* What the exercise asks:
Print every one of the records below word for word, omitting the pictures.

Excerpts from a dataset:
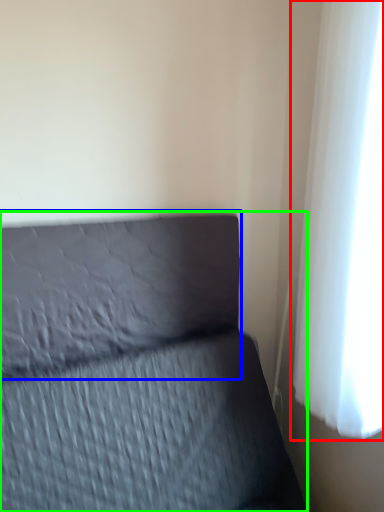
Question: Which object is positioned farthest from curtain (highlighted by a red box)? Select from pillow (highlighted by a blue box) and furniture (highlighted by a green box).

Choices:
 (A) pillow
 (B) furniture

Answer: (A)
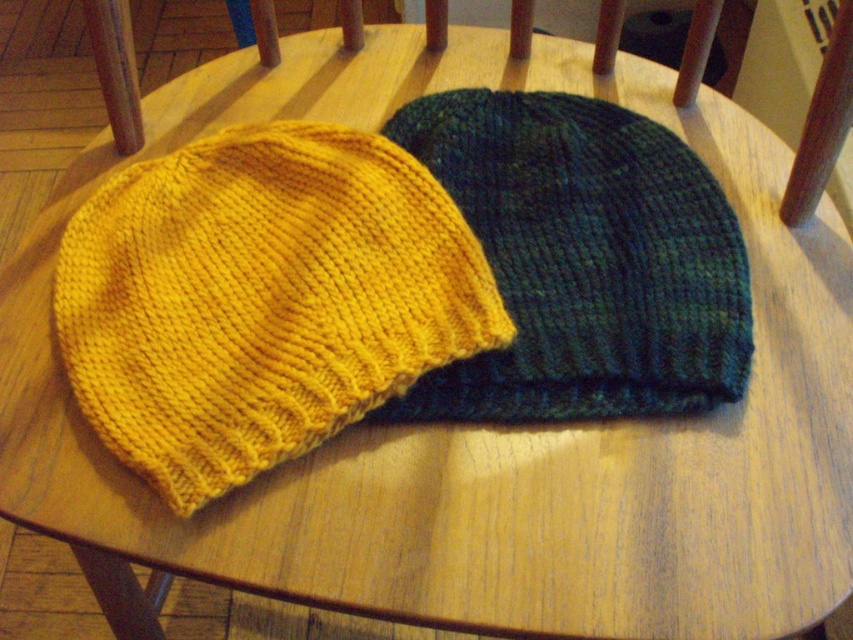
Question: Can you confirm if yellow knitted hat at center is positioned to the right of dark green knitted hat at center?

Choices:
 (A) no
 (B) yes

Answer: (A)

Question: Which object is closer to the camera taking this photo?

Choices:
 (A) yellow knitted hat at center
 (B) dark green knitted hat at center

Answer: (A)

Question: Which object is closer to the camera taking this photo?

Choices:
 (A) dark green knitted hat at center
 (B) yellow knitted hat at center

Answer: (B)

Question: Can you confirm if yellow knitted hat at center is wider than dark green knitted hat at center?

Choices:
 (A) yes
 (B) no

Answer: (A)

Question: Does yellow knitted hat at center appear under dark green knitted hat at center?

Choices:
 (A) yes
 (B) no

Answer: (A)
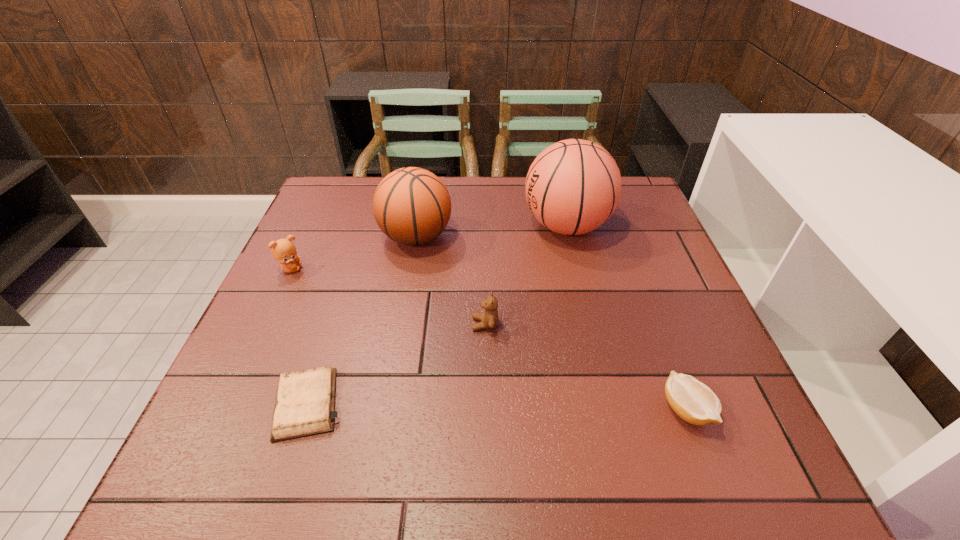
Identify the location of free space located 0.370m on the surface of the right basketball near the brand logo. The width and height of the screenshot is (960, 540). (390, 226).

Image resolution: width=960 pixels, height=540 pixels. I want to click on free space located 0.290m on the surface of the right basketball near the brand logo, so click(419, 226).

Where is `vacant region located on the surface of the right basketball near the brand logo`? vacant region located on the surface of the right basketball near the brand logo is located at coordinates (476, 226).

* Output below:
Question: Which object is positioned farthest from curtain (highlighted by a red box)? Select from pillow (highlighted by a blue box) and furniture (highlighted by a green box).

Choices:
 (A) pillow
 (B) furniture

Answer: (A)
Question: Can you confirm if yellow knitted hat at center is positioned to the right of dark green knitted hat at center?

Choices:
 (A) no
 (B) yes

Answer: (A)

Question: Which object is closer to the camera taking this photo?

Choices:
 (A) yellow knitted hat at center
 (B) dark green knitted hat at center

Answer: (A)

Question: Which object is closer to the camera taking this photo?

Choices:
 (A) dark green knitted hat at center
 (B) yellow knitted hat at center

Answer: (B)

Question: Can you confirm if yellow knitted hat at center is wider than dark green knitted hat at center?

Choices:
 (A) yes
 (B) no

Answer: (A)

Question: Does yellow knitted hat at center appear under dark green knitted hat at center?

Choices:
 (A) yes
 (B) no

Answer: (A)
Identify the location of free space located 0.370m on the surface of the right basketball near the brand logo. The width and height of the screenshot is (960, 540). (390, 226).

Image resolution: width=960 pixels, height=540 pixels. I want to click on free space located 0.290m on the surface of the right basketball near the brand logo, so click(419, 226).

Where is `vacant region located on the surface of the right basketball near the brand logo`? vacant region located on the surface of the right basketball near the brand logo is located at coordinates (476, 226).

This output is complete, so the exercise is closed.